══ Source information

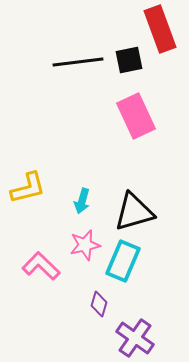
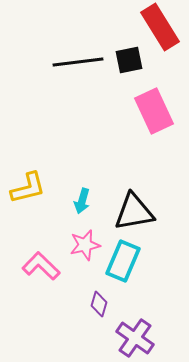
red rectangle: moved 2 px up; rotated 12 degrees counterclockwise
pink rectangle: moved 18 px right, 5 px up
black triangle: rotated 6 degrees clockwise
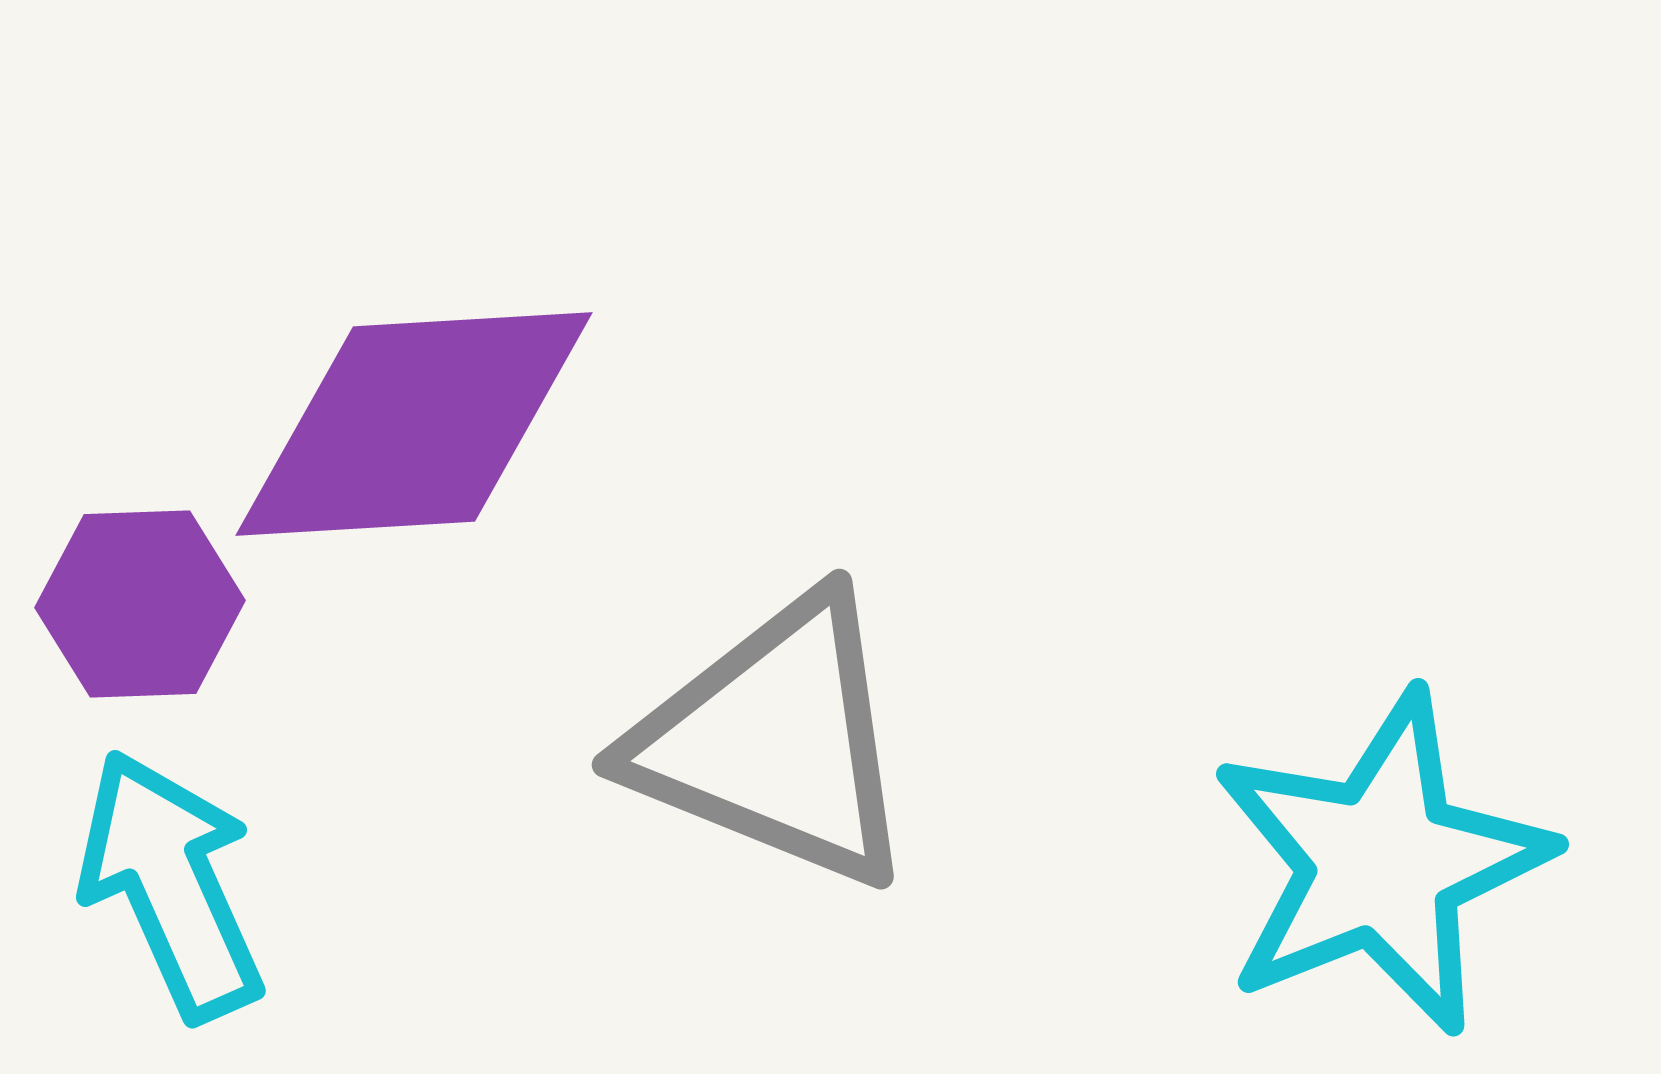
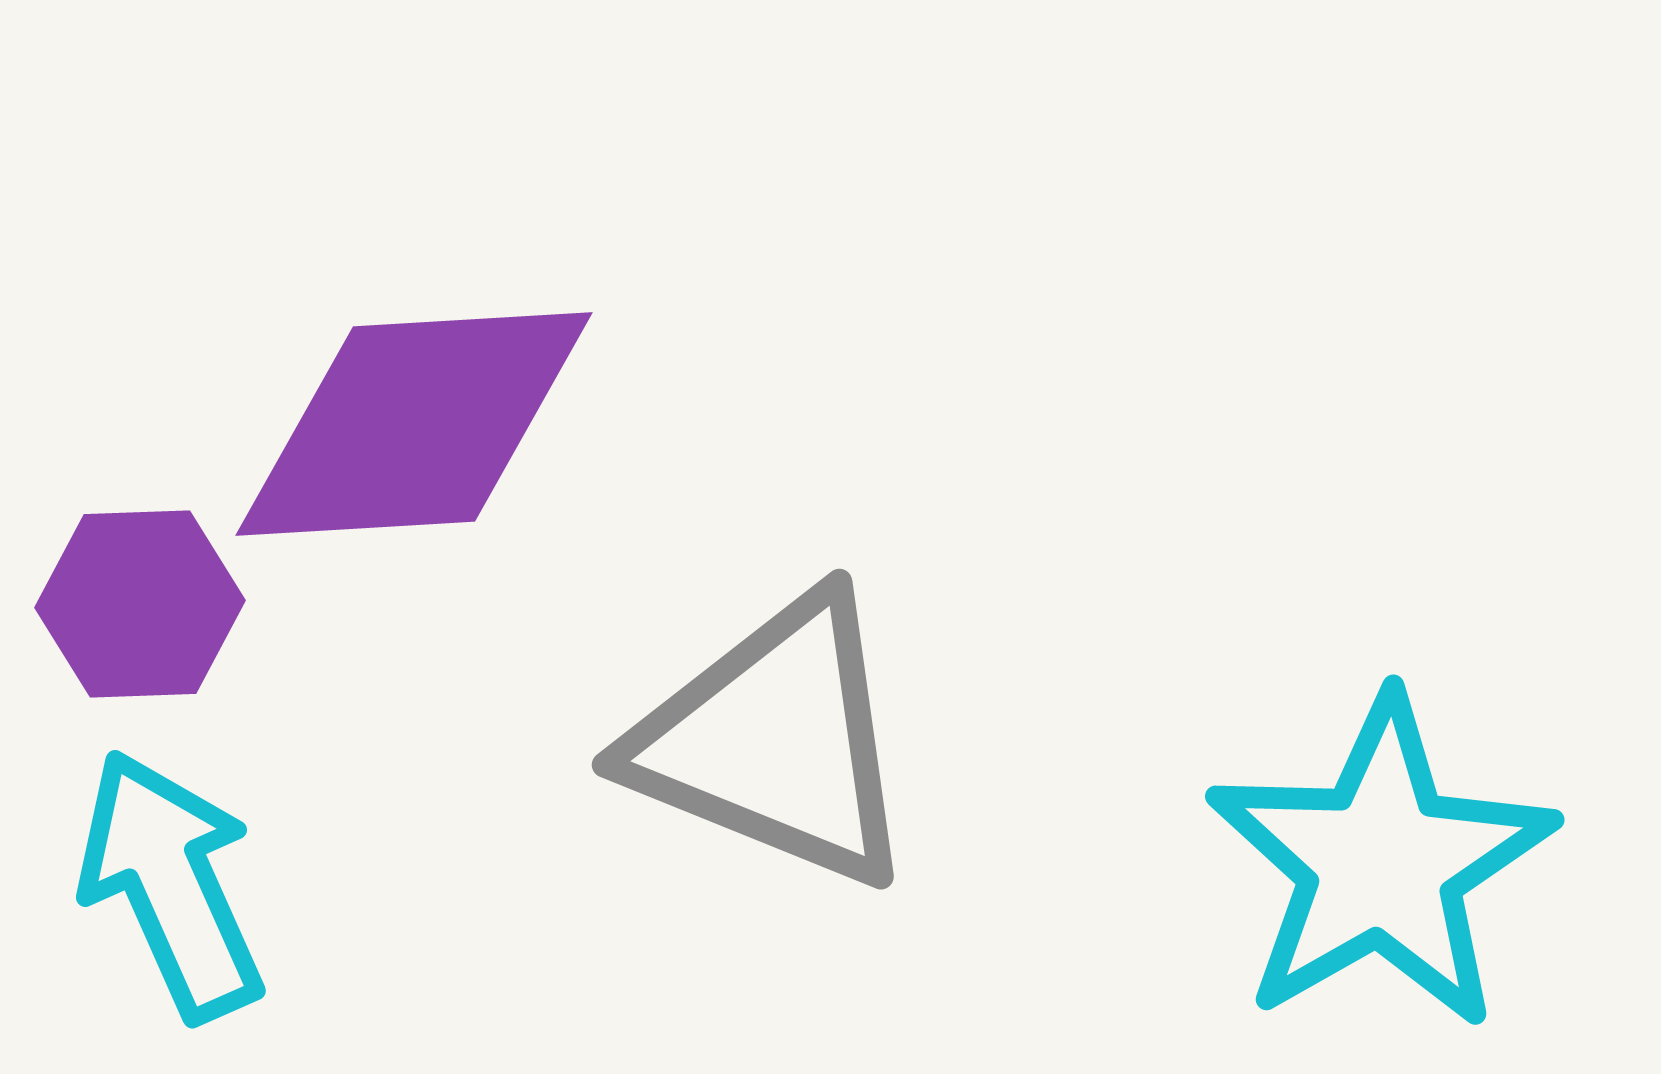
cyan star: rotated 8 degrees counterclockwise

════
══ Source information

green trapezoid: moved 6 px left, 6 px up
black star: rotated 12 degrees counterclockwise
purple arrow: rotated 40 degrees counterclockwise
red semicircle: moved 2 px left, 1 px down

════

__Assignment__. Look above for the line with "red rectangle: moved" and copy exactly from it through the line with "cyan star: rotated 8 degrees counterclockwise", both included. Omit the pictures.

__Reply to the task__.
red rectangle: moved 2 px up; rotated 12 degrees counterclockwise
pink rectangle: moved 18 px right, 5 px up
black triangle: rotated 6 degrees clockwise
cyan star: rotated 8 degrees counterclockwise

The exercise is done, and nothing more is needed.